Segment Start: Extracted records

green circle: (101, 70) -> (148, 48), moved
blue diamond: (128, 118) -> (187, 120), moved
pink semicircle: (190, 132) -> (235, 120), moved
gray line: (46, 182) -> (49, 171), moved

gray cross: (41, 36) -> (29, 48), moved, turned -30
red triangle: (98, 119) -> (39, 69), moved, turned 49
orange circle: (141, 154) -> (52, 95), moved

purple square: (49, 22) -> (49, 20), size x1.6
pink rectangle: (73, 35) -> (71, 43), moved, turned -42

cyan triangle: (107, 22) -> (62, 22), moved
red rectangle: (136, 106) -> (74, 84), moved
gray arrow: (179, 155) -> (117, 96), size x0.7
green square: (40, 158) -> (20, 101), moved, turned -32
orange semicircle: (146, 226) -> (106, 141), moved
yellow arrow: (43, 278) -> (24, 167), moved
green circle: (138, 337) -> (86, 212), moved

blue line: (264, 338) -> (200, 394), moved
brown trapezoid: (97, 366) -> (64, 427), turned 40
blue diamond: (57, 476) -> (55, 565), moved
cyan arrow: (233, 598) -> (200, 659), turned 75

Segment End: Extracted records
Segment Start: Extracted records

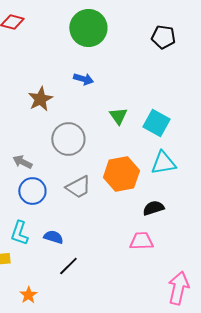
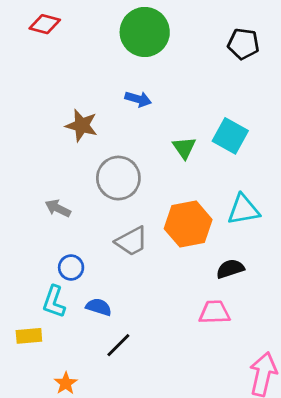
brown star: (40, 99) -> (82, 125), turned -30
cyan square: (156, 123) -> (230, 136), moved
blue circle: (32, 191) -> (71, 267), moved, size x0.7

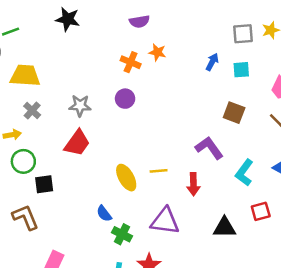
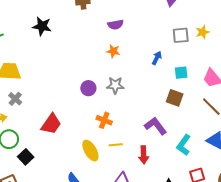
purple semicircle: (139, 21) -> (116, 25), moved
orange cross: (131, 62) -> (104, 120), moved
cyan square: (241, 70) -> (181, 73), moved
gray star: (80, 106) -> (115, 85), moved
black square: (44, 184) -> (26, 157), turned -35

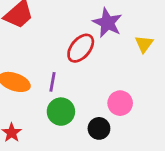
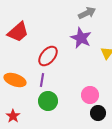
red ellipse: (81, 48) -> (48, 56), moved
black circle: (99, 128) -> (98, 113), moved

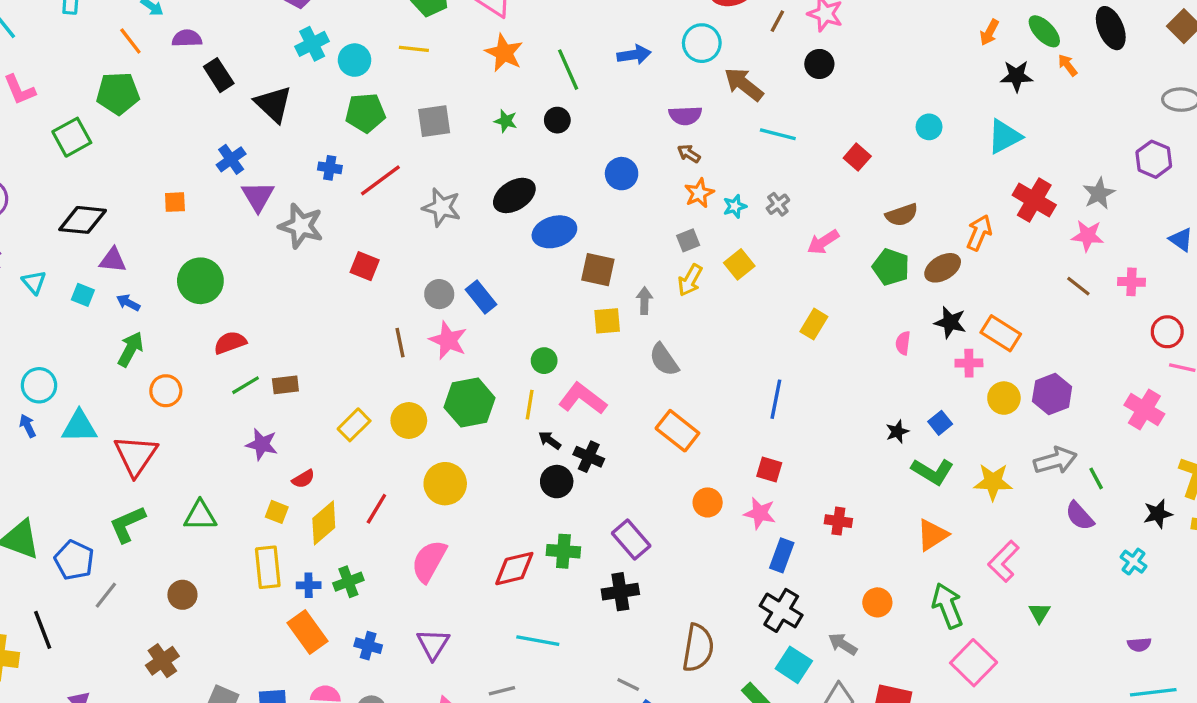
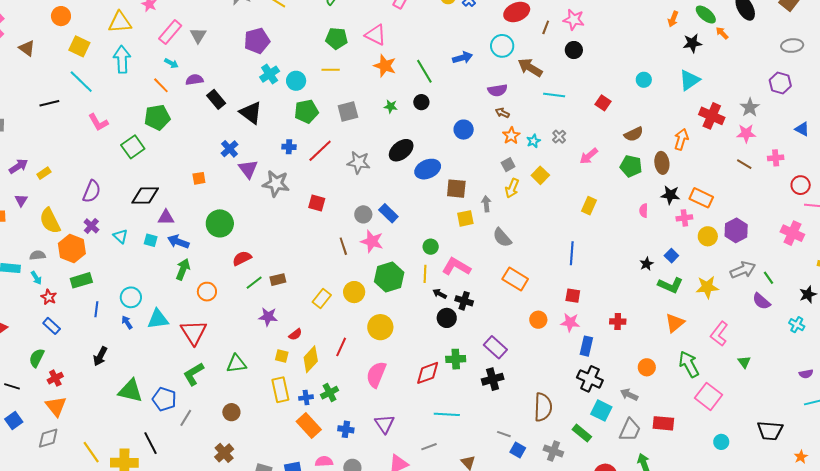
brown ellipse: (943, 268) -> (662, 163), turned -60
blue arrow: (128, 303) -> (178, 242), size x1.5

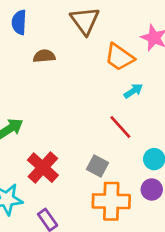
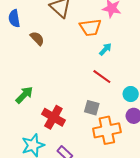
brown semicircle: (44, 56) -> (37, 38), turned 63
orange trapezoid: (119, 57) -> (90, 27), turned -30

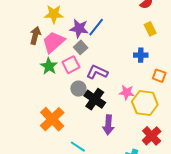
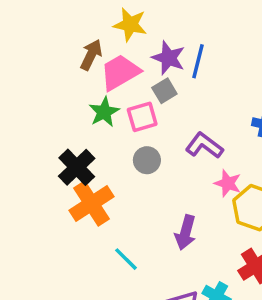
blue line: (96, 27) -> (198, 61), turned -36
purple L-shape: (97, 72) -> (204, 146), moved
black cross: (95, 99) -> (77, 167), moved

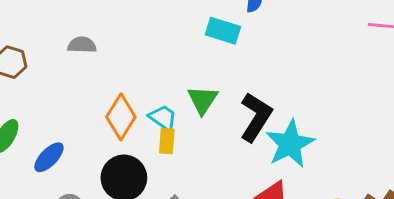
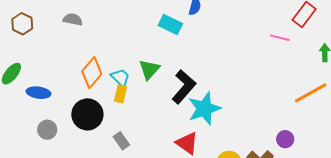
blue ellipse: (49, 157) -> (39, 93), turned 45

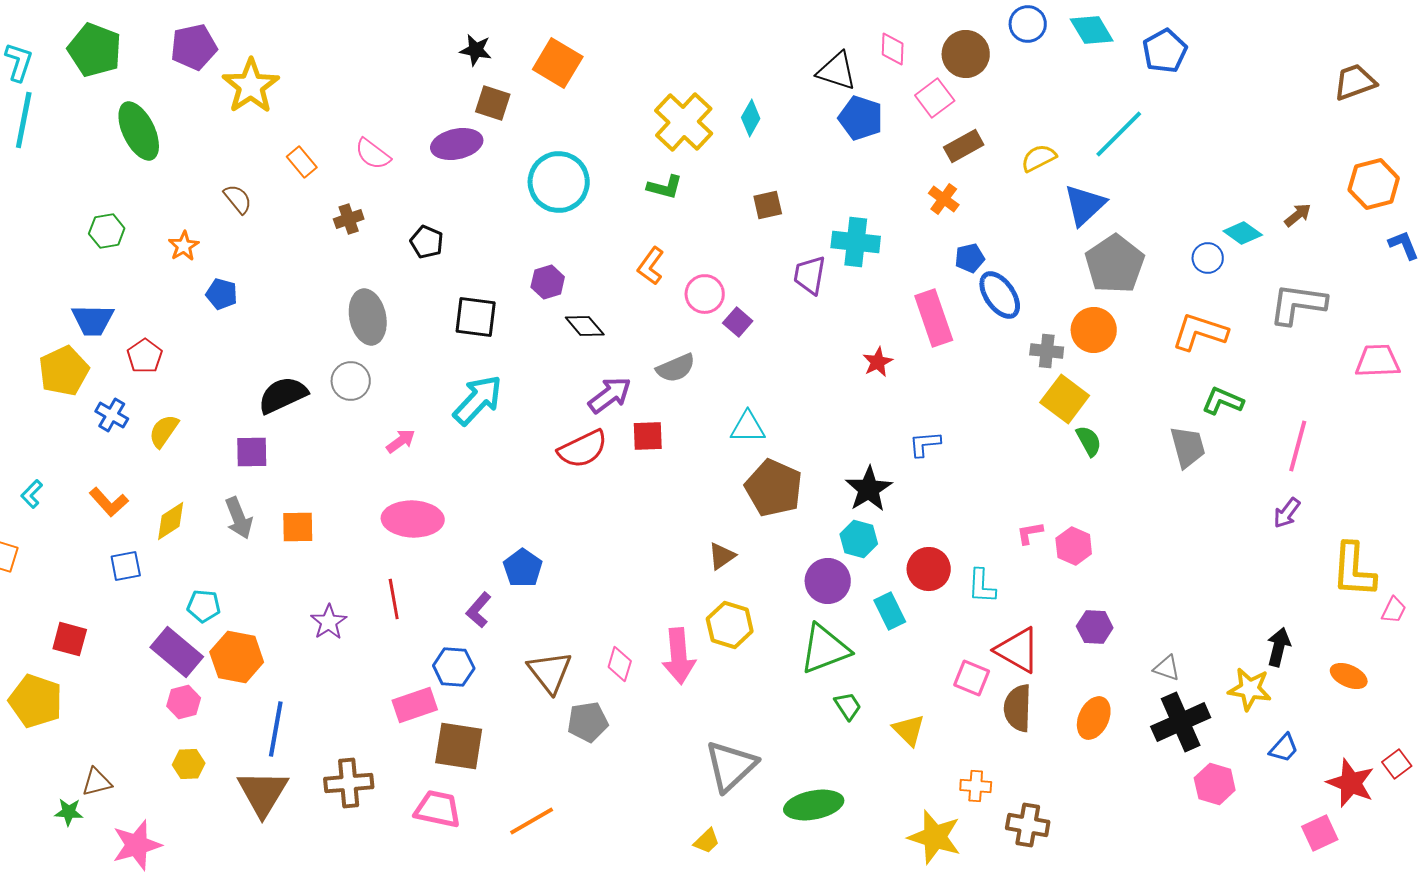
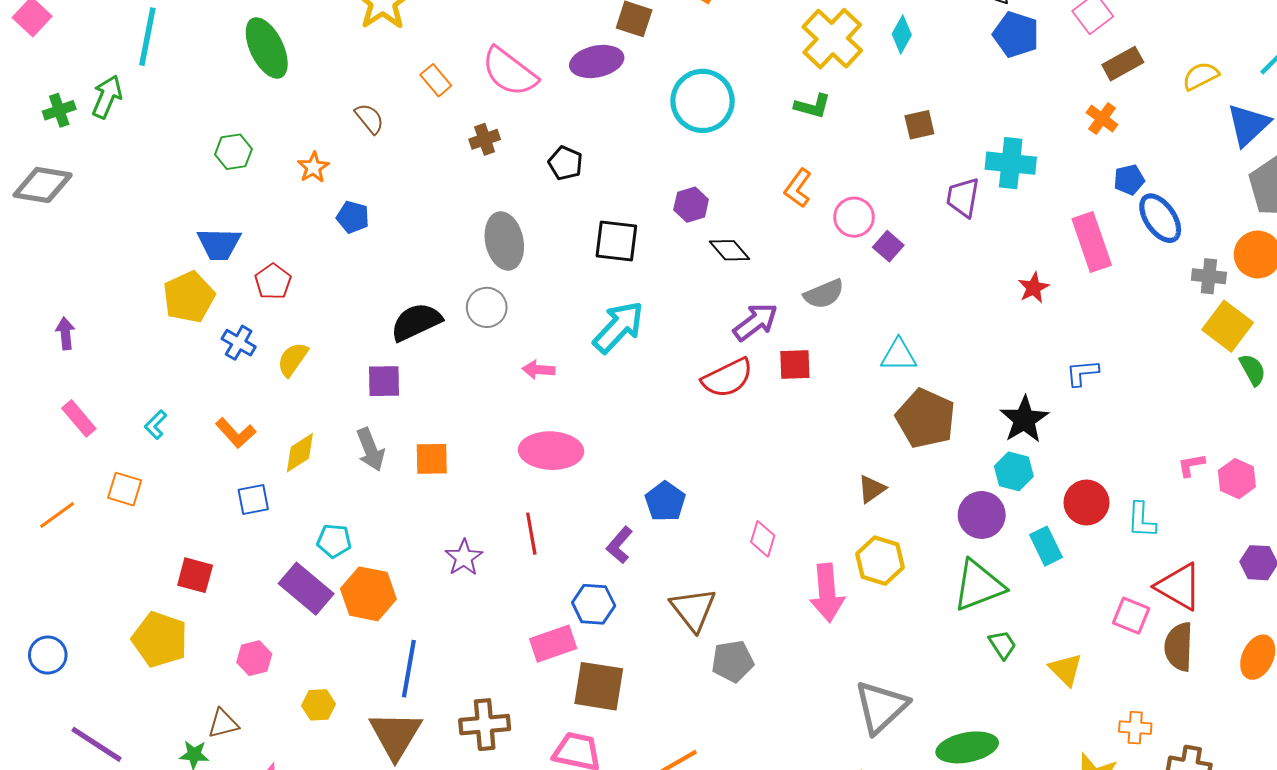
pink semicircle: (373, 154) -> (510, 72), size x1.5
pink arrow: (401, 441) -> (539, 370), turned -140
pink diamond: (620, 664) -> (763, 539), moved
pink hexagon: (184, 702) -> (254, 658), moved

Segment End: Extracted records

▶ [Your assignment]
Above are the entries. Copy exactly the part that opens with the line containing "green circle: (138, 337) -> (86, 212), moved" and closes with the line containing "cyan arrow: (233, 598)", and no more.

▶ [Answer area]
green circle: (138, 337) -> (86, 212), moved

blue line: (264, 338) -> (200, 394), moved
brown trapezoid: (97, 366) -> (64, 427), turned 40
blue diamond: (57, 476) -> (55, 565), moved
cyan arrow: (233, 598) -> (200, 659), turned 75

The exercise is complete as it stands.